* YOUR INSTRUCTIONS *
Start at the line below containing "pink strawberry [558,222,597,264]" and stop at the line containing "green cap [193,155,280,221]". Repeat every line of that stretch exactly, and nothing outside it.

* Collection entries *
----------------

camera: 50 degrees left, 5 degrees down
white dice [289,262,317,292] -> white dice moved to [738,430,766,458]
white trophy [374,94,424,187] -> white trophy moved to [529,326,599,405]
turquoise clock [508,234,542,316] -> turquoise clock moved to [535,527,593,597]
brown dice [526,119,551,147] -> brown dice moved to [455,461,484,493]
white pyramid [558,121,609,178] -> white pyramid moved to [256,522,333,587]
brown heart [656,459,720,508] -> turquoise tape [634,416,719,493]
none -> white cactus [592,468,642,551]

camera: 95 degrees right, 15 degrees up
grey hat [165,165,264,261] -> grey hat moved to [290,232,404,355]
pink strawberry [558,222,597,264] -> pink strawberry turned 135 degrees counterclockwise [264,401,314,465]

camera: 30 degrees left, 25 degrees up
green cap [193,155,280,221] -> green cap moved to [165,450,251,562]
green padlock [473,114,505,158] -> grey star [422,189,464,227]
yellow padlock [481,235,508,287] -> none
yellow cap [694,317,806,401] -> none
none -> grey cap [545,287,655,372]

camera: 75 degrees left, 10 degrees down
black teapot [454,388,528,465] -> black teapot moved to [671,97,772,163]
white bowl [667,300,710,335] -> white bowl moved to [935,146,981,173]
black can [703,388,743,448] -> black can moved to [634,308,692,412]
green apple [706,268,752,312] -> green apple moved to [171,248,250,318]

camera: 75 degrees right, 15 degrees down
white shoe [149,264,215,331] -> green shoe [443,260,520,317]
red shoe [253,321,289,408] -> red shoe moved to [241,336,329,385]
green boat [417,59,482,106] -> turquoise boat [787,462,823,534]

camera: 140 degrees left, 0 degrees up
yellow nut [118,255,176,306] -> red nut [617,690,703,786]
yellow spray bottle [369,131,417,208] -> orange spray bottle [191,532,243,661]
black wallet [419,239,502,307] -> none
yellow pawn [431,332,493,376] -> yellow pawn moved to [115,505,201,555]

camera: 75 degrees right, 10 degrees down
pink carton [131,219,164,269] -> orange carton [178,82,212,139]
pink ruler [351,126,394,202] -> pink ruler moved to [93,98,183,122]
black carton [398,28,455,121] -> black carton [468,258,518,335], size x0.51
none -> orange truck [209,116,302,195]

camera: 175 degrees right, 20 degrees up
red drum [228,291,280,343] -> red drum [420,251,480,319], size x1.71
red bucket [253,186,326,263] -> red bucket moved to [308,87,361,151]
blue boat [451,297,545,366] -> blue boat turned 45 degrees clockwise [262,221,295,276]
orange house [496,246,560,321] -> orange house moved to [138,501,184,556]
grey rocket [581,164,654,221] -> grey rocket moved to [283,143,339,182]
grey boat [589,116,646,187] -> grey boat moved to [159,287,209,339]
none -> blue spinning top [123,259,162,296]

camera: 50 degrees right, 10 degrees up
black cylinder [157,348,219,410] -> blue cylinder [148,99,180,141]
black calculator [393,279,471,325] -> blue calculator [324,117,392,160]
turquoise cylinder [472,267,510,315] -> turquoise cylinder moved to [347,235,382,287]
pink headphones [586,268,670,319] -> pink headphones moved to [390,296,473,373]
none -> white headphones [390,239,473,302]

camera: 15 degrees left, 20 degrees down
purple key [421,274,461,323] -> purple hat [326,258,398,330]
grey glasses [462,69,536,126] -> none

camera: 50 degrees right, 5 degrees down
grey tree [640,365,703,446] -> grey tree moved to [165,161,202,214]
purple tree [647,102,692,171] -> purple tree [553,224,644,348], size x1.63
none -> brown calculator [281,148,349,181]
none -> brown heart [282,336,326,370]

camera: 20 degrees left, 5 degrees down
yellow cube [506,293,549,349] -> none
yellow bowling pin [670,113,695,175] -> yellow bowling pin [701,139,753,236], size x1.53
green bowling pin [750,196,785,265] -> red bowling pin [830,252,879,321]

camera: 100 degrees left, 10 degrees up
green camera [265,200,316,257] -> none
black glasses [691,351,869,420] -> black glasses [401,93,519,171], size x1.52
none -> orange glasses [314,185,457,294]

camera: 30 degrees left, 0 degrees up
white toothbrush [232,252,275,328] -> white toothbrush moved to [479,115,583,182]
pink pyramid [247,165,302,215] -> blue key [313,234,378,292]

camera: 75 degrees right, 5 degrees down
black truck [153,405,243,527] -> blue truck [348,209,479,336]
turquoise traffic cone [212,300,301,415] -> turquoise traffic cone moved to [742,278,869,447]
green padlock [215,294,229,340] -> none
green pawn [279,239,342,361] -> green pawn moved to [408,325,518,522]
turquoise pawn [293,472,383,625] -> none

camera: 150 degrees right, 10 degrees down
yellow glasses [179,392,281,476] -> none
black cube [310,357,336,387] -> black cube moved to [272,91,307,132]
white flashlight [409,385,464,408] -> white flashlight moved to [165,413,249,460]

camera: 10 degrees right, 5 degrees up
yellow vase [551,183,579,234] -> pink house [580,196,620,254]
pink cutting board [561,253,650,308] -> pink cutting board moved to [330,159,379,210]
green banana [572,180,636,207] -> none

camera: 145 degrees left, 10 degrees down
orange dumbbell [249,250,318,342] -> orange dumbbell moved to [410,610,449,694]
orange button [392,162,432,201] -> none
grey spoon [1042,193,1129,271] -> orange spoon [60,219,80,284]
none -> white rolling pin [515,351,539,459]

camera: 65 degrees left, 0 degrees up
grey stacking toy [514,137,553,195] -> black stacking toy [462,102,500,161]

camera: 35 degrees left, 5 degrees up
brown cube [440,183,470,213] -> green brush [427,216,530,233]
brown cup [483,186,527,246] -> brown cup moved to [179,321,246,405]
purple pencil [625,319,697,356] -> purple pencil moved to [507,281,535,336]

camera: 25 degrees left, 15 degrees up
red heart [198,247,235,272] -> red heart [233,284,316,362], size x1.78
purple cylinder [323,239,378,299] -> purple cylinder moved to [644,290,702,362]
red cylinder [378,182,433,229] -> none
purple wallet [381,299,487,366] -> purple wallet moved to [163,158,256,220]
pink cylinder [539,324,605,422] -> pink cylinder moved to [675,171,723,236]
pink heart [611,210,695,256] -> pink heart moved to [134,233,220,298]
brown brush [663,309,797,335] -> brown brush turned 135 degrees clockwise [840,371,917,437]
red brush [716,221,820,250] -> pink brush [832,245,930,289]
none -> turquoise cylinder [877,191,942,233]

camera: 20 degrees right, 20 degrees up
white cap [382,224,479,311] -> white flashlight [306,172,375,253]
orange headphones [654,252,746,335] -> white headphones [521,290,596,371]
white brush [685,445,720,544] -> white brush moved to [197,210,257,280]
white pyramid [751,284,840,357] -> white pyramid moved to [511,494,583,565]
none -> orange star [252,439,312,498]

----------------

* ANSWER SPACE *
pink strawberry [558,222,597,264] -> pink strawberry turned 135 degrees counterclockwise [264,401,314,465]

camera: 30 degrees left, 25 degrees up
green cap [193,155,280,221] -> green cap moved to [165,450,251,562]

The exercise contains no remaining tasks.